▸ TASK GOAL
An exact copy of the data is needed, but without any of its images.

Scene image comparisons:
· · · · · · ·

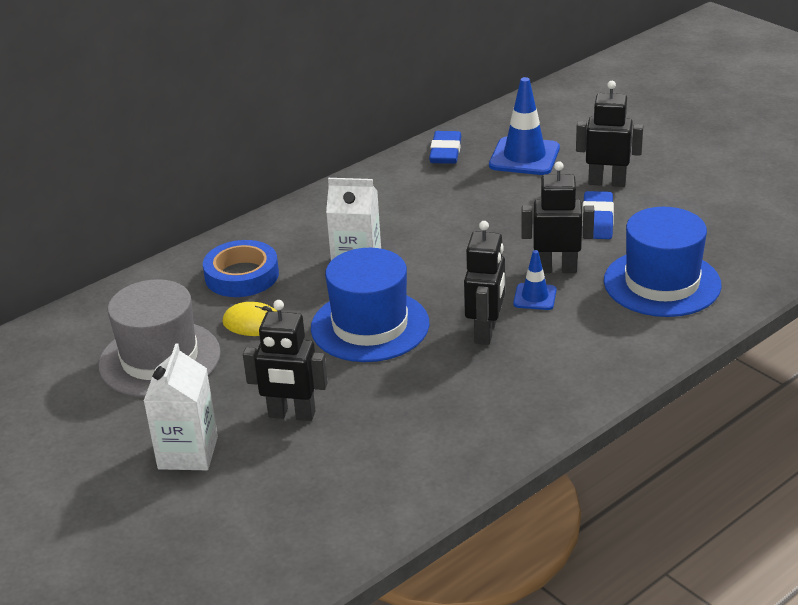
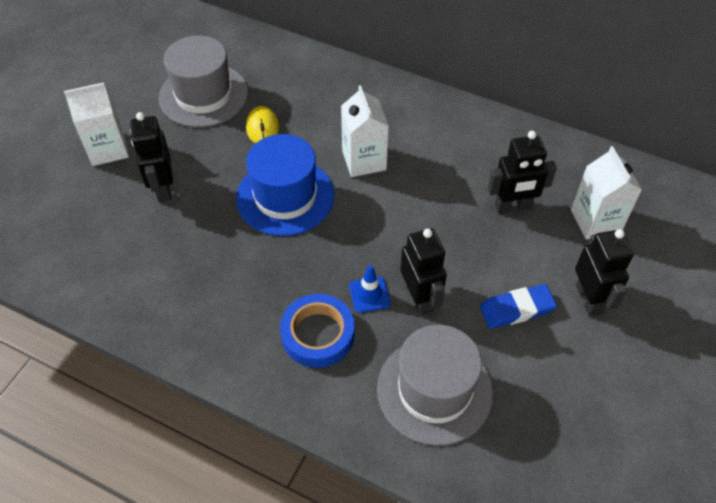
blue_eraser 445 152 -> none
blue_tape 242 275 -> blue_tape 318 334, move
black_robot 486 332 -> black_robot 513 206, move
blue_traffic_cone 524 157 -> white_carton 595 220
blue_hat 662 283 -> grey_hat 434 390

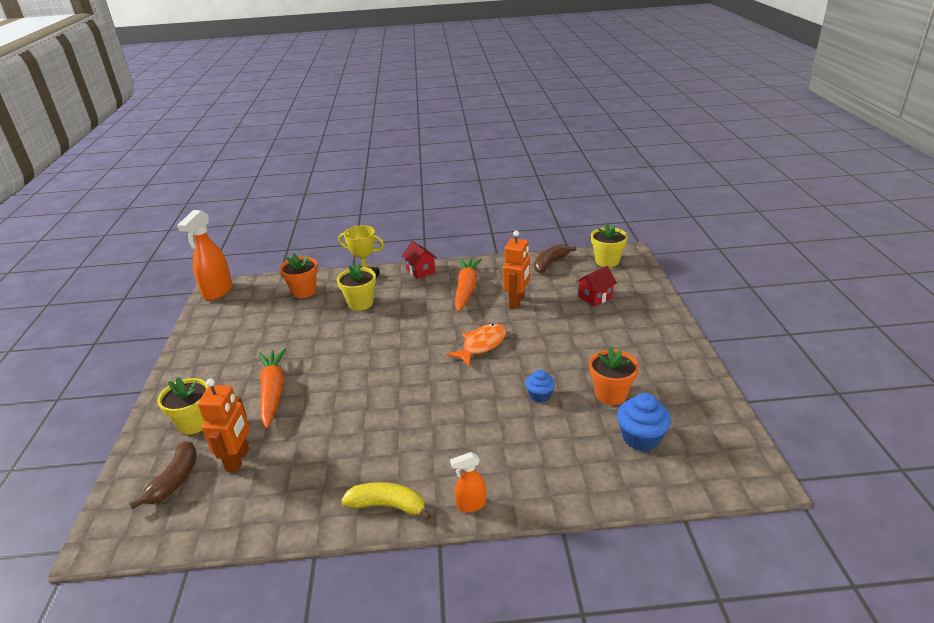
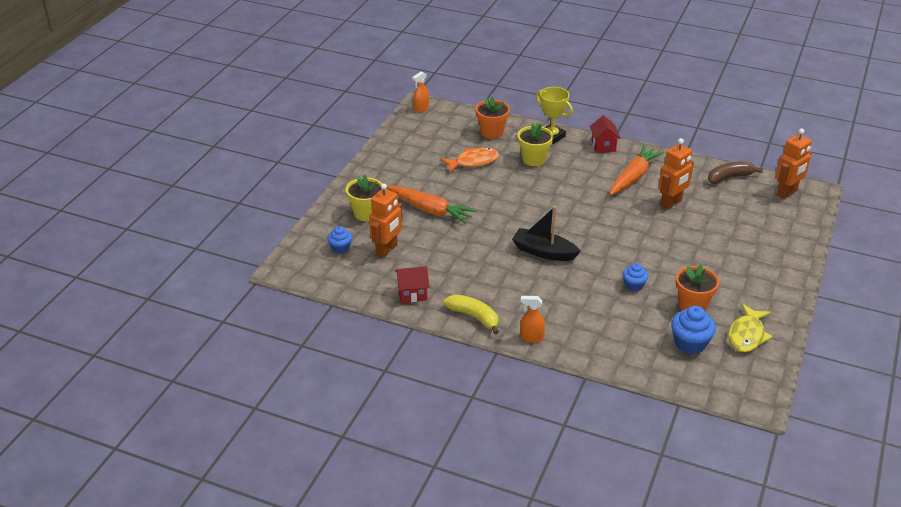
none -> black_boat 544 252
none -> yellow_fish 747 335
orange_fish 481 345 -> orange_fish 473 162, move
red_house 595 297 -> red_house 412 293, move
brown_banana 174 480 -> blue_cupcake 340 248
yellow_flower_pot 607 261 -> orange_robot 787 193
orange_carrot 273 392 -> orange_carrot 430 210, 105 degrees clockwise
orange_spray_bottle 217 291 -> orange_spray_bottle 421 109, x0.52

· · · · · · ·

▸ SOLUTION BELOW
blue_eraser 445 152 -> none
blue_tape 242 275 -> blue_tape 318 334, move
black_robot 486 332 -> black_robot 513 206, move
blue_traffic_cone 524 157 -> white_carton 595 220
blue_hat 662 283 -> grey_hat 434 390

none -> black_boat 544 252
none -> yellow_fish 747 335
orange_fish 481 345 -> orange_fish 473 162, move
red_house 595 297 -> red_house 412 293, move
brown_banana 174 480 -> blue_cupcake 340 248
yellow_flower_pot 607 261 -> orange_robot 787 193
orange_carrot 273 392 -> orange_carrot 430 210, 105 degrees clockwise
orange_spray_bottle 217 291 -> orange_spray_bottle 421 109, x0.52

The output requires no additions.